Collection entries

────────────────────────────────────────

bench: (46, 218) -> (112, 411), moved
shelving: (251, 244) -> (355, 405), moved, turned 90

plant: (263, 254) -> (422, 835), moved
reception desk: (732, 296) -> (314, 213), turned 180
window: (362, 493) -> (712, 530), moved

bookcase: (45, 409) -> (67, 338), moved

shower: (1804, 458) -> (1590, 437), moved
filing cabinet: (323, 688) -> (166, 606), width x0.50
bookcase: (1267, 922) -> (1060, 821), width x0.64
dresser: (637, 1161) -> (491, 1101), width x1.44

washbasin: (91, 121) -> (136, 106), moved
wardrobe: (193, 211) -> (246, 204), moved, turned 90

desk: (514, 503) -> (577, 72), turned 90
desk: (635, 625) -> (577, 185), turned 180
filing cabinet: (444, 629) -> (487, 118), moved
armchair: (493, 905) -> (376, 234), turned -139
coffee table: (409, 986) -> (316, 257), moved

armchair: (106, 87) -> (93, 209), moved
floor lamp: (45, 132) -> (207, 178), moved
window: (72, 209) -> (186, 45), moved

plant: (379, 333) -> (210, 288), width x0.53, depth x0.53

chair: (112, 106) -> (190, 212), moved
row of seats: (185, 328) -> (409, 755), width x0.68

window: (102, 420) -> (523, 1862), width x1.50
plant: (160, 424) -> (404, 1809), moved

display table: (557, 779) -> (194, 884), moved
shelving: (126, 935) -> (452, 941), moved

────────────────────────────────────────

▶ _Work instructions_:
Give back every record exactly.

▶ _Worked solution_:
bench: (46, 218) -> (112, 411), moved
shelving: (251, 244) -> (355, 405), moved, turned 90

plant: (263, 254) -> (422, 835), moved
reception desk: (732, 296) -> (314, 213), turned 180
window: (362, 493) -> (712, 530), moved

bookcase: (45, 409) -> (67, 338), moved

shower: (1804, 458) -> (1590, 437), moved
filing cabinet: (323, 688) -> (166, 606), width x0.50
bookcase: (1267, 922) -> (1060, 821), width x0.64
dresser: (637, 1161) -> (491, 1101), width x1.44

washbasin: (91, 121) -> (136, 106), moved
wardrobe: (193, 211) -> (246, 204), moved, turned 90

desk: (514, 503) -> (577, 72), turned 90
desk: (635, 625) -> (577, 185), turned 180
filing cabinet: (444, 629) -> (487, 118), moved
armchair: (493, 905) -> (376, 234), turned -139
coffee table: (409, 986) -> (316, 257), moved

armchair: (106, 87) -> (93, 209), moved
floor lamp: (45, 132) -> (207, 178), moved
window: (72, 209) -> (186, 45), moved

plant: (379, 333) -> (210, 288), width x0.53, depth x0.53

chair: (112, 106) -> (190, 212), moved
row of seats: (185, 328) -> (409, 755), width x0.68

window: (102, 420) -> (523, 1862), width x1.50
plant: (160, 424) -> (404, 1809), moved

display table: (557, 779) -> (194, 884), moved
shelving: (126, 935) -> (452, 941), moved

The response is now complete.